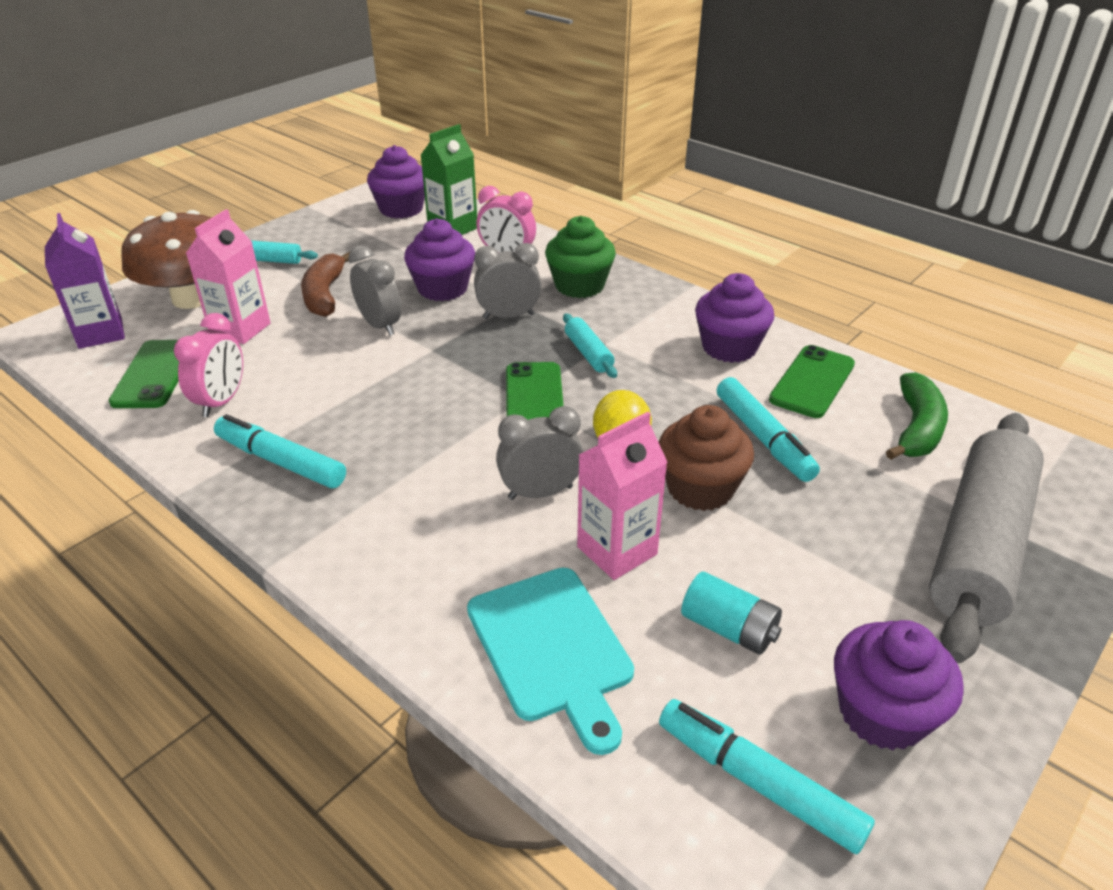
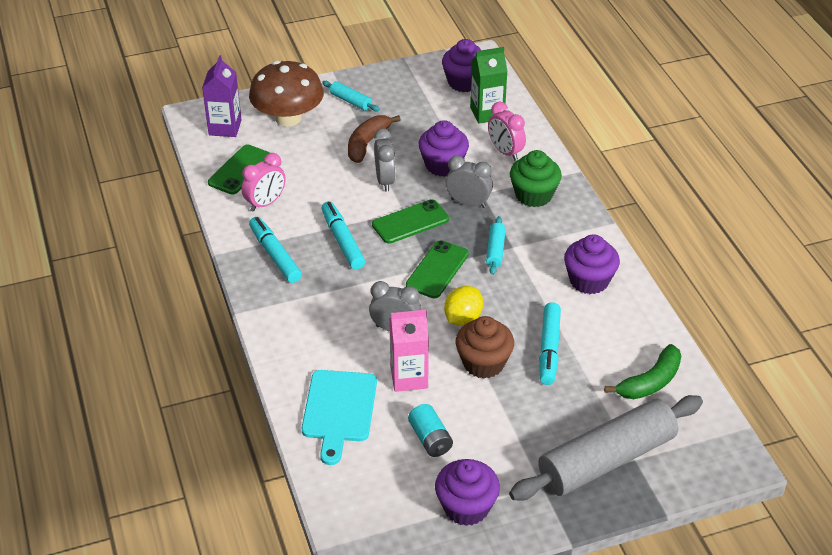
camera: 30 degrees right, 5 degrees up
(240, 329) = (303, 153): pink carton -> none
(758, 782) = (382, 506): turquoise marker -> turquoise marker (342, 241)
(812, 382) = (618, 326): green phone -> green phone (410, 222)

● ● ● ●

(WHAT IS EXPECTED) Retype the material above exactly, images excluded.

(ANSWER SPACE)
camera: 30 degrees right, 5 degrees up
(240, 329) = (303, 153): pink carton -> none
(758, 782) = (382, 506): turquoise marker -> turquoise marker (342, 241)
(812, 382) = (618, 326): green phone -> green phone (410, 222)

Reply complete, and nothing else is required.